== Exercise description ==
Every line in the records below that holds the word "blue" is to be copied.
╭─ Data shown
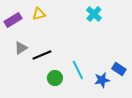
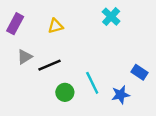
yellow triangle: (39, 14) -> (55, 26), moved
purple rectangle: (13, 20) -> (15, 24), turned -30
blue rectangle: (119, 69) -> (140, 72), moved

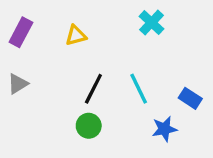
gray triangle: (25, 57) -> (18, 84), moved
black line: (49, 65) -> (93, 89), moved, turned -40
cyan line: (92, 83) -> (139, 89), moved

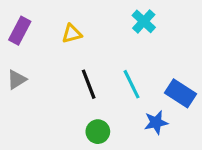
black line: (93, 89) -> (89, 84), turned -48
blue rectangle: (190, 98) -> (180, 93), size x1.4
green circle: (89, 126) -> (98, 132), moved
╰─
== Response ==
blue rectangle: (119, 69) -> (140, 72), moved
blue rectangle: (190, 98) -> (180, 93), size x1.4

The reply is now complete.